_Records from a dataset_.
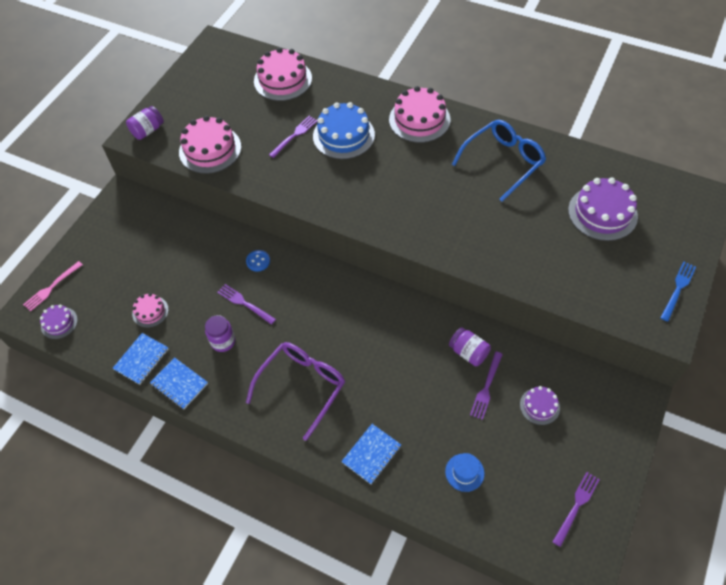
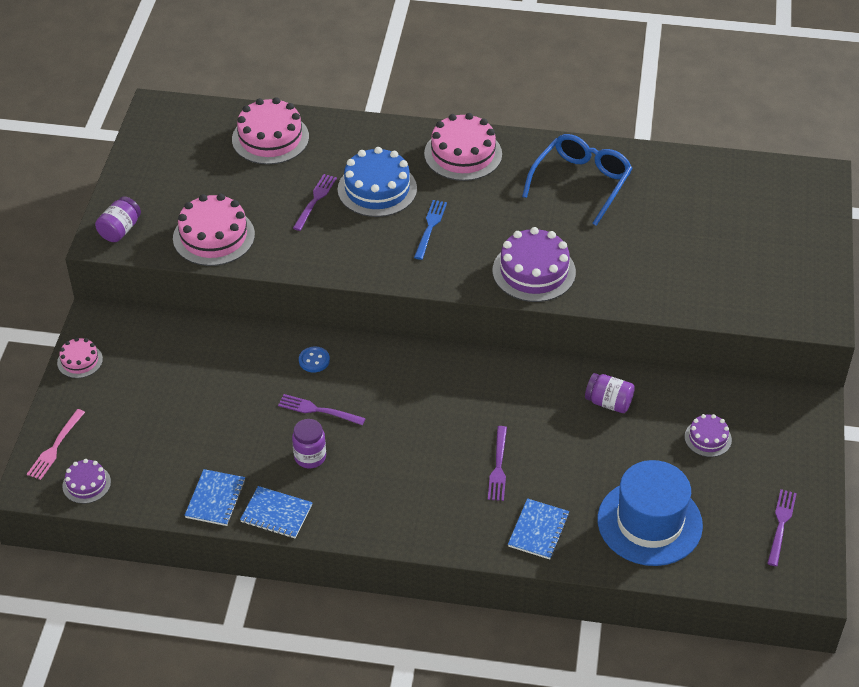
camera: 20 degrees left, 10 degrees down
(150, 311) = (201, 445): pink cake -> pink cake (80, 361)
(302, 386) = (428, 481): purple glasses -> none
(464, 472) = (649, 522): blue hat -> blue hat, size x2.29
(486, 388) = (642, 434): purple fork -> purple fork (498, 467)
(602, 213) = (713, 216): purple cake -> purple cake (534, 271)
(678, 289) = (819, 276): blue fork -> blue fork (430, 227)

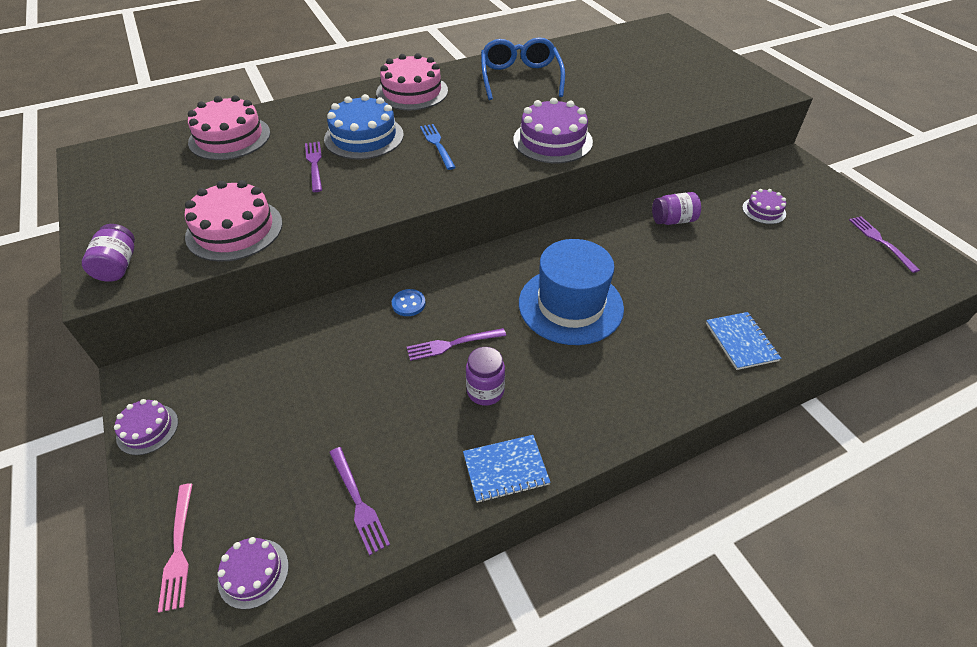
camera: 35 degrees left, 0 degrees up
(80, 361) = (147, 429): pink cake -> purple cake
(215, 499) = (426, 494): blue notebook -> none
(498, 467) = (652, 308): purple fork -> purple fork (358, 502)
(649, 522) = (805, 288): blue hat -> blue hat (570, 305)

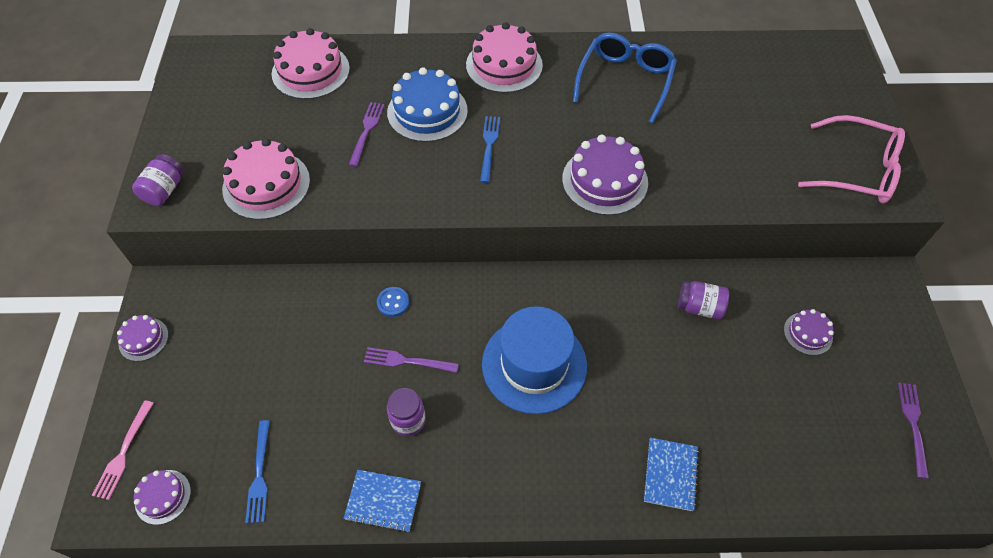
camera: 25 degrees right, 10 degrees up
(358, 502) = (259, 475): purple fork -> blue fork
(731, 85) = (857, 170): none -> pink glasses

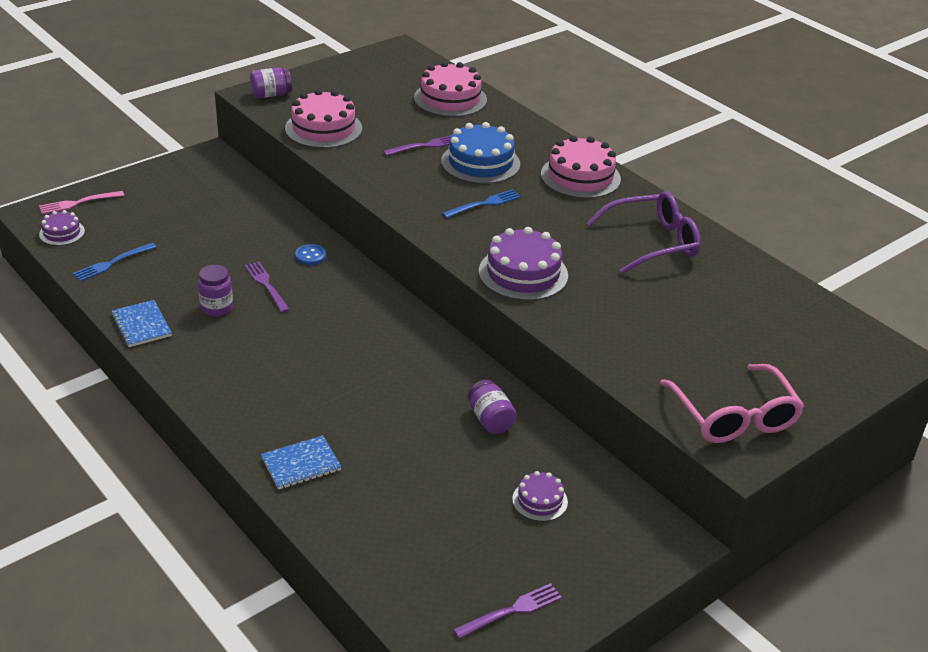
camera: 50 degrees right, 20 degrees down
(143, 339) = (167, 169): purple cake -> none
(534, 364) = (329, 348): blue hat -> none
(625, 81) = (652, 242): blue glasses -> purple glasses

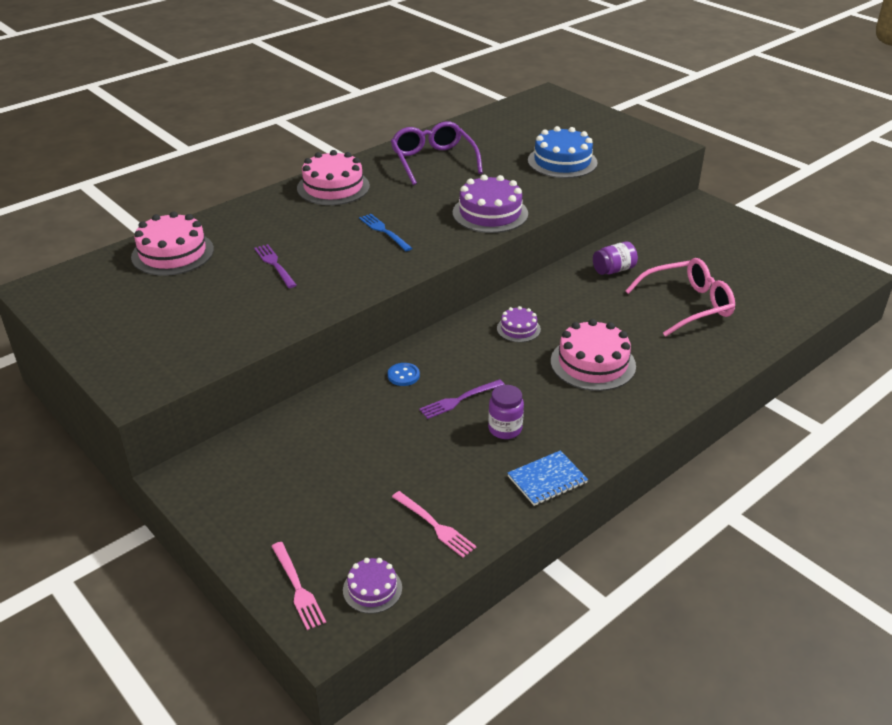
camera: 90 degrees left, 0 degrees up
(112, 263) = (435, 526): blue fork -> pink fork
(271, 94) = (139, 376): purple jar -> none
(301, 464) = (703, 355): blue notebook -> none
(323, 128) = (232, 330): pink cake -> pink cake (593, 363)
(480, 163) = (309, 234): blue cake -> blue cake (562, 161)
(512, 610) = (793, 260): purple fork -> none
(540, 500) = (689, 250): purple cake -> purple cake (518, 329)
(734, 416) = (631, 144): pink glasses -> pink glasses (687, 305)

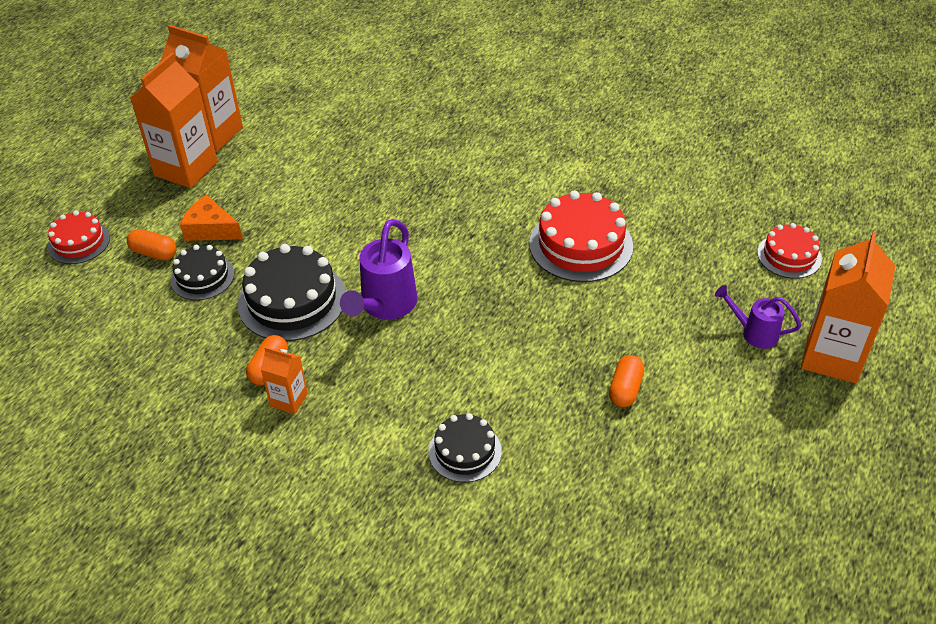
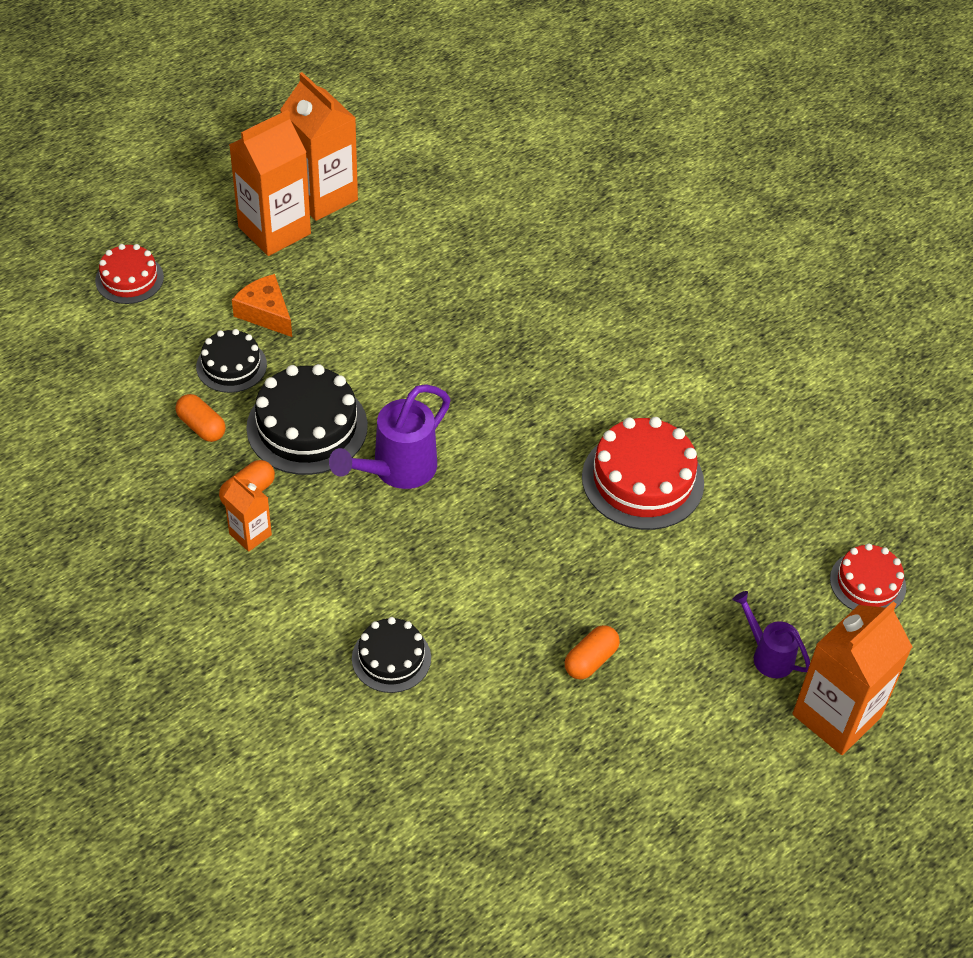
camera: 20 degrees right, 5 degrees up
(154, 253) = (197, 319): orange capsule -> orange capsule (201, 426)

_Activity_. Copy exactly the lines of the entries above from the one containing "camera: 50 degrees right, 20 degrees down" through the one containing "(301, 464) = (703, 355): blue". Both end lines count; pictures do not.

_Solution for this problem_.
camera: 50 degrees right, 20 degrees down
(143, 339) = (167, 169): purple cake -> none
(534, 364) = (329, 348): blue hat -> none
(625, 81) = (652, 242): blue glasses -> purple glasses

camera: 90 degrees left, 0 degrees up
(112, 263) = (435, 526): blue fork -> pink fork
(271, 94) = (139, 376): purple jar -> none
(301, 464) = (703, 355): blue notebook -> none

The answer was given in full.